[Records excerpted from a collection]
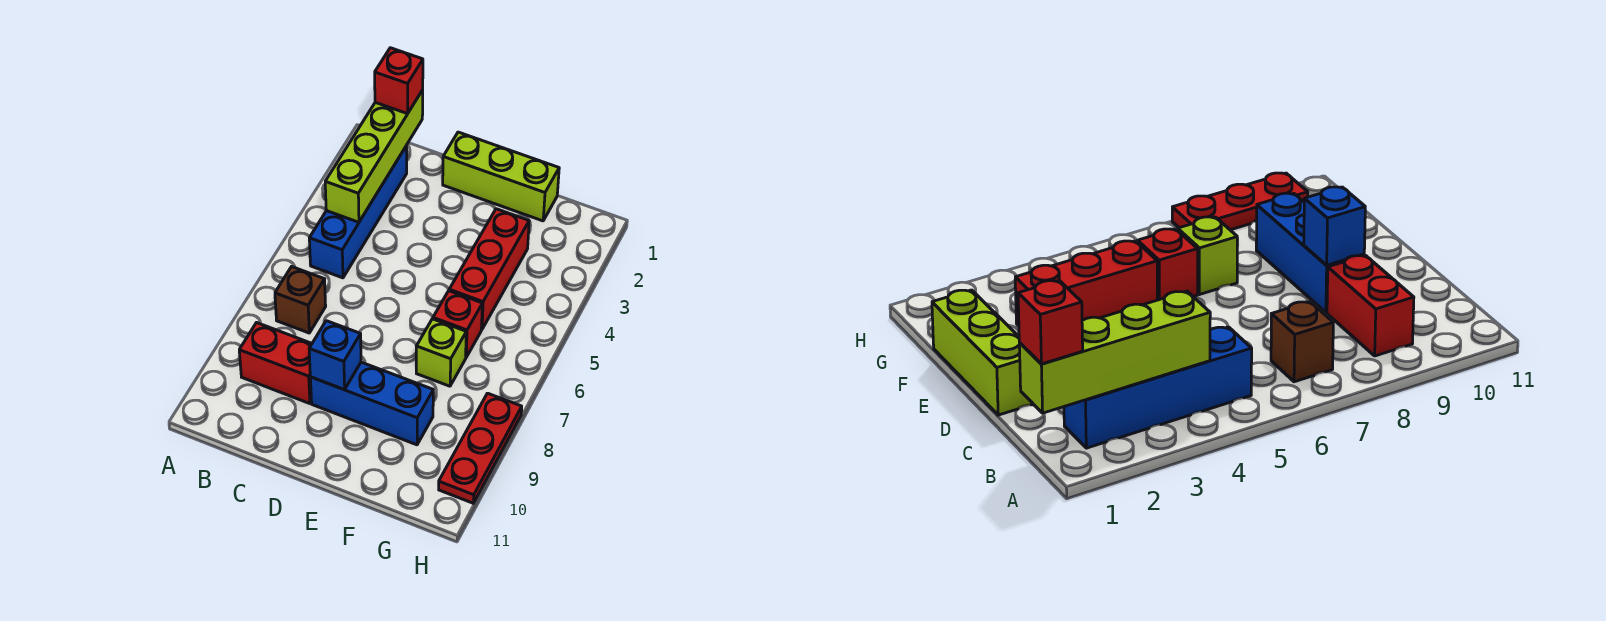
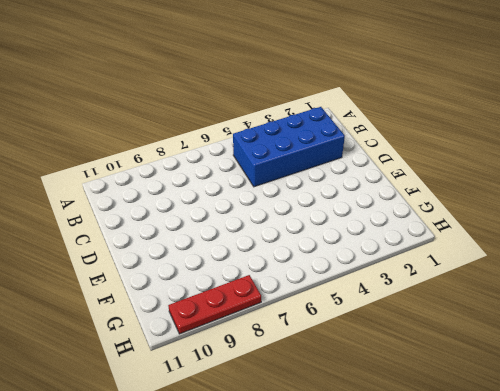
blue brick B2:C5 level 1 -> blue brick B2:B5 level 1
none -> brown brick B7 level 1
none -> red brick B9:C9 level 1
none -> lime brick D1:F1 level 1

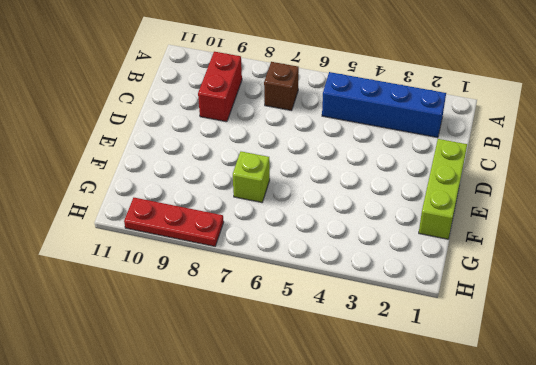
none -> blue brick D9:F9 level 1
none -> red brick F3:F5 level 1
none -> red brick F6 level 1

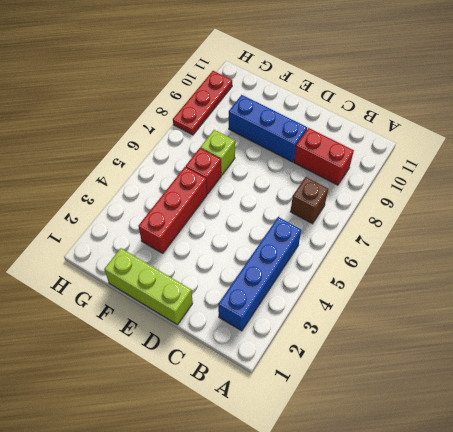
none -> lime brick B1:B4 level 2
none -> blue brick D9 level 2
none -> red brick B1 level 3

[Exercise instructions]
Locate the line that contains "none -> lime brick B1:B4 level 2", then please quote it and every line after it to the end of the entries above, exactly and with nothing else.

[Written solution]
none -> lime brick B1:B4 level 2
none -> blue brick D9 level 2
none -> red brick B1 level 3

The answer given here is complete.